■ **What to work on**: Please repeat the records below exactly, from the first line through the line containing "none -> pink plate I8 level 1", and nothing more.

(Records from a collection)
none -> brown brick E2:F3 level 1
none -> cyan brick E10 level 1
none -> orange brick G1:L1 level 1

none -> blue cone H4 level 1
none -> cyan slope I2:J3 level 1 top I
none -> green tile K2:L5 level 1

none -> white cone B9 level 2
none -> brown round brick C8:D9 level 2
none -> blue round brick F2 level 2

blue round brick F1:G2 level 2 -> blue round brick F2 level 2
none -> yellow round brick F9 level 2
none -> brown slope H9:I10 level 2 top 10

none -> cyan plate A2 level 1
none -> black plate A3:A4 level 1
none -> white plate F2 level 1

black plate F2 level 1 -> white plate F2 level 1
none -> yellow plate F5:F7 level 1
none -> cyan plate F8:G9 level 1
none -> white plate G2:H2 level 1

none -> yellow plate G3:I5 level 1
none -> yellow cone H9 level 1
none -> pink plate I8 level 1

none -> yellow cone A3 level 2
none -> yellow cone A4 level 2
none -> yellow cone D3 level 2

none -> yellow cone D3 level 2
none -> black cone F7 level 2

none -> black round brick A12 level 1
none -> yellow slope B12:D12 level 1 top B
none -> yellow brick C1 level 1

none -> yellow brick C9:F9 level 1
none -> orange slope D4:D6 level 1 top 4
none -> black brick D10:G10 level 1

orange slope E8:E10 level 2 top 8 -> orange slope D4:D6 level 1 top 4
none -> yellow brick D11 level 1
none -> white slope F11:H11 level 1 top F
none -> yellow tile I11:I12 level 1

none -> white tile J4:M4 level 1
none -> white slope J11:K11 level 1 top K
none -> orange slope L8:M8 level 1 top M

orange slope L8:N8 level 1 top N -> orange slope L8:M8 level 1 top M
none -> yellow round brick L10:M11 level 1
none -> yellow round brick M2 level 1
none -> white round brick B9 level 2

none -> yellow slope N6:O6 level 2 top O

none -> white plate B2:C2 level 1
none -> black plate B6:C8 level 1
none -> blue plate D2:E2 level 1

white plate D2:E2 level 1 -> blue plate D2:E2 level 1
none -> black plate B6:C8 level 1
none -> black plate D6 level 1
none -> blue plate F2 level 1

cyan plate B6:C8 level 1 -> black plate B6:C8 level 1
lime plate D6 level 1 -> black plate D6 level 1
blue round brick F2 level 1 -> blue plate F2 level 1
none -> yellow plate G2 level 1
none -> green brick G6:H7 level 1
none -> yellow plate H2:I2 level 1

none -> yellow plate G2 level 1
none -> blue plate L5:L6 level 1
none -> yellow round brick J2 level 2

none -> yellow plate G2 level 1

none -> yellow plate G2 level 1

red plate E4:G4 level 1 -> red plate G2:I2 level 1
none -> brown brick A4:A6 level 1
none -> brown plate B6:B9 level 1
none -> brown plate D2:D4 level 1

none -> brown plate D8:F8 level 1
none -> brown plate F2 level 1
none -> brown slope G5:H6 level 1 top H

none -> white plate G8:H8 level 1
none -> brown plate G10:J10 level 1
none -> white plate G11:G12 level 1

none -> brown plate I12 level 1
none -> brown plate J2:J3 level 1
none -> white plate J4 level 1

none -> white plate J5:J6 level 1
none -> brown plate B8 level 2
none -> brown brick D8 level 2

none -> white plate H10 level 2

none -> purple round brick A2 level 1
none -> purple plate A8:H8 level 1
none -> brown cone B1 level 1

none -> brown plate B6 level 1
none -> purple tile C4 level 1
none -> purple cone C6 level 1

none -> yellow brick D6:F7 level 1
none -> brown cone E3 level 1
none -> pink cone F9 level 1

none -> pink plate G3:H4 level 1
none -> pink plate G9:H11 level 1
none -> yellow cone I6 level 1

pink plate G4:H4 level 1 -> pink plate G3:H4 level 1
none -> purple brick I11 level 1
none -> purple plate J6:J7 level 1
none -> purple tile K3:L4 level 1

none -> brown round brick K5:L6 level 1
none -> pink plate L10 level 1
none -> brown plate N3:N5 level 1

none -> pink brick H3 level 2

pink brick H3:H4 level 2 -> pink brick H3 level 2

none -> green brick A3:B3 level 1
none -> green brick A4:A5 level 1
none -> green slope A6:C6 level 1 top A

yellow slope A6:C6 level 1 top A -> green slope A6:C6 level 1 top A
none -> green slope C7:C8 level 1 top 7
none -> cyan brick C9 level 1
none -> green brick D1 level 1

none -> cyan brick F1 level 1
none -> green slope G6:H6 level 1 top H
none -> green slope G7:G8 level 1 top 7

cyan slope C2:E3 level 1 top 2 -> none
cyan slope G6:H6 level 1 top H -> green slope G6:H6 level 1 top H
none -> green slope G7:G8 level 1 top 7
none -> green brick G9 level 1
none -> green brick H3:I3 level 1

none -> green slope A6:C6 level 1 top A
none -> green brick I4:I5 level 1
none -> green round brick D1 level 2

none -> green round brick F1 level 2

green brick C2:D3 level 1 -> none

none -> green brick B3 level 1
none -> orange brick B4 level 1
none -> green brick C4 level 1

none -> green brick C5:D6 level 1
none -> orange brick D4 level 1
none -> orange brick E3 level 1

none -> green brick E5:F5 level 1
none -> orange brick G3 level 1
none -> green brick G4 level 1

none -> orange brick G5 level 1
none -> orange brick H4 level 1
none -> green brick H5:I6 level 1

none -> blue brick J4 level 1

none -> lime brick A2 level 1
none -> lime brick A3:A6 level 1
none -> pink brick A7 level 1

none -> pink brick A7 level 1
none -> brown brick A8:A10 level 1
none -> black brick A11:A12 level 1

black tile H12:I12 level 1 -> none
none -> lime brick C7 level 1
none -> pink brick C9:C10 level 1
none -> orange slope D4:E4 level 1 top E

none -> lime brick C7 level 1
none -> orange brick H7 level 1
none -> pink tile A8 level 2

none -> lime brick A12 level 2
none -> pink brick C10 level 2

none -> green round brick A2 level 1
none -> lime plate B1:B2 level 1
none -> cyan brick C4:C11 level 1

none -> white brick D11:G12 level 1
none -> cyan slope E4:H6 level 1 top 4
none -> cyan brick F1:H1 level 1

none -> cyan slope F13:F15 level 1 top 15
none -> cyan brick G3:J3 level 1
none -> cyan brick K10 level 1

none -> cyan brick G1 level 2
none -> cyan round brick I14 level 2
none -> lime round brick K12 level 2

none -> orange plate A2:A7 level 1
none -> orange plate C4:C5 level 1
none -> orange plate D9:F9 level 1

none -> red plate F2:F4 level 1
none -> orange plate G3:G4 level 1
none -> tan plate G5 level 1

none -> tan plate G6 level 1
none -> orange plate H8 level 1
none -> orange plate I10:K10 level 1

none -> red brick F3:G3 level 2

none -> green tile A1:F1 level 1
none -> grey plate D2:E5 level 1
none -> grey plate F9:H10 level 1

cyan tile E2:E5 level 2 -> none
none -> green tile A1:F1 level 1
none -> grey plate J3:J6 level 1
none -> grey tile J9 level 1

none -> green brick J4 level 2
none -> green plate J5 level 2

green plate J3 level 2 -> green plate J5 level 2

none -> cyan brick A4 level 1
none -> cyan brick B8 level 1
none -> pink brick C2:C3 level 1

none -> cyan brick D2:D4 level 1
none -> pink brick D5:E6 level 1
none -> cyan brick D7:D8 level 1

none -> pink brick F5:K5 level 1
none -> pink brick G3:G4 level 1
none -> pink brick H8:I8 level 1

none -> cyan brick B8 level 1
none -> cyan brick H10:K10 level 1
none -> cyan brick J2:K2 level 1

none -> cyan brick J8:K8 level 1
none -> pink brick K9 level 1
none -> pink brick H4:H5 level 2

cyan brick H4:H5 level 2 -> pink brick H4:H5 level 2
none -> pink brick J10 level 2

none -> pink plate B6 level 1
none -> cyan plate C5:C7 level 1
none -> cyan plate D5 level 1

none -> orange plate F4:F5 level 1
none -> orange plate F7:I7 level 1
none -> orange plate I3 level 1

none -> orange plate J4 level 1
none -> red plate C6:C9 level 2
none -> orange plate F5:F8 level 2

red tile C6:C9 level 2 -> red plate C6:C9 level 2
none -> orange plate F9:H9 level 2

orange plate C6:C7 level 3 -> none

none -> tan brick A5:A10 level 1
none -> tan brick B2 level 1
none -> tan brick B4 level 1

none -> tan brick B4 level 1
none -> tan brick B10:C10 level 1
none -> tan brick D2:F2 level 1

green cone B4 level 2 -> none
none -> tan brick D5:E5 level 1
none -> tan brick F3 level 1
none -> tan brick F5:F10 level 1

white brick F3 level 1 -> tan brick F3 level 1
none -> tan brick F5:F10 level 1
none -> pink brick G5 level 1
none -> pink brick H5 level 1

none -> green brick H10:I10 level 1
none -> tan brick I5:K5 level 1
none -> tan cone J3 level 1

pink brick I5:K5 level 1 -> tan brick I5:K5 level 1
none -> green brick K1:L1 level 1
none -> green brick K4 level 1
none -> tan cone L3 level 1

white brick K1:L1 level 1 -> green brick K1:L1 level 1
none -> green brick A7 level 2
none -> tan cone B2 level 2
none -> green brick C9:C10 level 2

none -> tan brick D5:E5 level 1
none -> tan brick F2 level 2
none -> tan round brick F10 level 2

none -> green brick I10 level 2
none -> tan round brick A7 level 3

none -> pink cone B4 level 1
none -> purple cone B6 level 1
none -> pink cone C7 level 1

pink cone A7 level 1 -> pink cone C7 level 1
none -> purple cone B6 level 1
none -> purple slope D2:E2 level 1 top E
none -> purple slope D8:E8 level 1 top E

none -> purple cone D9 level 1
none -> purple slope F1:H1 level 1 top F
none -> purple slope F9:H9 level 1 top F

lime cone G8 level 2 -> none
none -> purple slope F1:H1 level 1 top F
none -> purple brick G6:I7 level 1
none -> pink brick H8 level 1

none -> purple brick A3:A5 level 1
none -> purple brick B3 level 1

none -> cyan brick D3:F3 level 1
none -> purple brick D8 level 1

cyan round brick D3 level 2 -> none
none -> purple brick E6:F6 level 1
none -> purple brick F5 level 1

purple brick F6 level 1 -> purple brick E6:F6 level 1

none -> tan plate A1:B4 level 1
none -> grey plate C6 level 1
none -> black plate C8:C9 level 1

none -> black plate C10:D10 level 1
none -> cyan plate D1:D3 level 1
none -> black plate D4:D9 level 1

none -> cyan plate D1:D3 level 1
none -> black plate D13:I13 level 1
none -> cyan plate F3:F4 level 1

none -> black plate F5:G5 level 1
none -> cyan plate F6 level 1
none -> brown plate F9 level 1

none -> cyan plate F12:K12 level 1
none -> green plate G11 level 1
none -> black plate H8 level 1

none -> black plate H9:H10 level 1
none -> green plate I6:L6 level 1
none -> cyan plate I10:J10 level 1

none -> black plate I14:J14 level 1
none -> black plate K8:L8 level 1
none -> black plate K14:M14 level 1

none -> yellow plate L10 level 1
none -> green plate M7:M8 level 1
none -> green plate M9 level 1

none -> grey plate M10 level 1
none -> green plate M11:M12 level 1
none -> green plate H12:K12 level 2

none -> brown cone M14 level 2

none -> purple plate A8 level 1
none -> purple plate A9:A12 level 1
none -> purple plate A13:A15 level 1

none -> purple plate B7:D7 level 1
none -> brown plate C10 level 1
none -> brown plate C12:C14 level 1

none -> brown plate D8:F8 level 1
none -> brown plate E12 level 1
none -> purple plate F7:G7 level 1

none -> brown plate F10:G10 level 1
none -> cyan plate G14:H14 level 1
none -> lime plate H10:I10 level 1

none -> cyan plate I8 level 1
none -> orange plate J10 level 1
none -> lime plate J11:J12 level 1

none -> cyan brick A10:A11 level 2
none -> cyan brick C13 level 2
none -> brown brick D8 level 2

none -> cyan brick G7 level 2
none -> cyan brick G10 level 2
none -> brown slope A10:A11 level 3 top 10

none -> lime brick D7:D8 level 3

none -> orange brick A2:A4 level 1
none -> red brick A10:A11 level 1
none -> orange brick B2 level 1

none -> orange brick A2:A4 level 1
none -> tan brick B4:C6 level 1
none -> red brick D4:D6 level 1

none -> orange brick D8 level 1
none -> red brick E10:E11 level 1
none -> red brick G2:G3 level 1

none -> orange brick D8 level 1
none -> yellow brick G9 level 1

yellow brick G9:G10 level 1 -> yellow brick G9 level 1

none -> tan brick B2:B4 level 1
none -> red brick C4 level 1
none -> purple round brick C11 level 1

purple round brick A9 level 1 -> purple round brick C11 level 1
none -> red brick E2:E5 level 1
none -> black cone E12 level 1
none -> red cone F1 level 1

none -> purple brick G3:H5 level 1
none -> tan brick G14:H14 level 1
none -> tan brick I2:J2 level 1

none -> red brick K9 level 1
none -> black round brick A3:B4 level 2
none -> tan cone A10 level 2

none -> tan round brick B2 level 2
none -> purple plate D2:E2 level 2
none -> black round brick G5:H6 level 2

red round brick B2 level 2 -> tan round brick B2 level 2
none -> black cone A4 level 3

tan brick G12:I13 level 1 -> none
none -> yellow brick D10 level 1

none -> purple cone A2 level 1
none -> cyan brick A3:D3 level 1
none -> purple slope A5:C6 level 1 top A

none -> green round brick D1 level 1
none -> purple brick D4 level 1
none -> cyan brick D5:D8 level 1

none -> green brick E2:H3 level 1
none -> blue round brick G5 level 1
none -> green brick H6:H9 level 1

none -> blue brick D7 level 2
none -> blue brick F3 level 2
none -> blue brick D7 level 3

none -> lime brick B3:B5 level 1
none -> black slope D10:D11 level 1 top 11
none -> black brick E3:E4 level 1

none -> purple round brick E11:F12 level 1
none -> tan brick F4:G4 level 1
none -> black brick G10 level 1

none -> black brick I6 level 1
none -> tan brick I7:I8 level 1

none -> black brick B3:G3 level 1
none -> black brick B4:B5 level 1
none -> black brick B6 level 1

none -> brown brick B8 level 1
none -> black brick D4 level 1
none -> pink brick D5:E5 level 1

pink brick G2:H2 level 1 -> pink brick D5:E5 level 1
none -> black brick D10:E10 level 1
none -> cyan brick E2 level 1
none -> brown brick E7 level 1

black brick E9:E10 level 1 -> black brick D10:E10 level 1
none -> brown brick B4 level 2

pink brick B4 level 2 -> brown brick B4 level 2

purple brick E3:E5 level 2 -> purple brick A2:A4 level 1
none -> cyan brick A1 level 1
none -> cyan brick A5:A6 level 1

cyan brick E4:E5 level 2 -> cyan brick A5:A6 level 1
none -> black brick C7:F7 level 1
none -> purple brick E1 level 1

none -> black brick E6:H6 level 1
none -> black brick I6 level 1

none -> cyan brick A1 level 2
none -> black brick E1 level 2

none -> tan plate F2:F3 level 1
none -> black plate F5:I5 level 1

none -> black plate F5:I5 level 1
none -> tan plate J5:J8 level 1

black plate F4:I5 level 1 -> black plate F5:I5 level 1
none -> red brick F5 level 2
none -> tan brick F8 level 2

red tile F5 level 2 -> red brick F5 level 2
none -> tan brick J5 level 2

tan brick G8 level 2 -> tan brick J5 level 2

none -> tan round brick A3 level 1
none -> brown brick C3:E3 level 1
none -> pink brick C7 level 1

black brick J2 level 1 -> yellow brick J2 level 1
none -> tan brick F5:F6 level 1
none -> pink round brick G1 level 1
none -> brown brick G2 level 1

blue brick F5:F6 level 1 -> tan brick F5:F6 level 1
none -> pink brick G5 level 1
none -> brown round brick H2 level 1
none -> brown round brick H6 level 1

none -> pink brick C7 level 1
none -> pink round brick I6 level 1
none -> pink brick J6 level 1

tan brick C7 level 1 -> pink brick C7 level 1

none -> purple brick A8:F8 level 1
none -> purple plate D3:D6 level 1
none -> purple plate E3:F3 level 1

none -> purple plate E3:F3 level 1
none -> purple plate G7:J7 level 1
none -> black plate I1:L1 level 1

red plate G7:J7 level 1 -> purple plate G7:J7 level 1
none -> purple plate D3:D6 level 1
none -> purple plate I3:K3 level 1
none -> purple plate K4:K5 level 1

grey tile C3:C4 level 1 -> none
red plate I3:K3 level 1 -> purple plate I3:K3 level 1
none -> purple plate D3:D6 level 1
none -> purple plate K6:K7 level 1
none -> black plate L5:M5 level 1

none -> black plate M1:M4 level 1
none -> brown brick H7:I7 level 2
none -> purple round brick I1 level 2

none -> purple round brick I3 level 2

■ **Exercise output**:
none -> brown brick E2:F3 level 1
none -> cyan brick E10 level 1
none -> orange brick G1:L1 level 1

none -> blue cone H4 level 1
none -> cyan slope I2:J3 level 1 top I
none -> green tile K2:L5 level 1

none -> white cone B9 level 2
none -> brown round brick C8:D9 level 2
none -> blue round brick F2 level 2

blue round brick F1:G2 level 2 -> blue round brick F2 level 2
none -> yellow round brick F9 level 2
none -> brown slope H9:I10 level 2 top 10

none -> cyan plate A2 level 1
none -> black plate A3:A4 level 1
none -> white plate F2 level 1

black plate F2 level 1 -> white plate F2 level 1
none -> yellow plate F5:F7 level 1
none -> cyan plate F8:G9 level 1
none -> white plate G2:H2 level 1

none -> yellow plate G3:I5 level 1
none -> yellow cone H9 level 1
none -> pink plate I8 level 1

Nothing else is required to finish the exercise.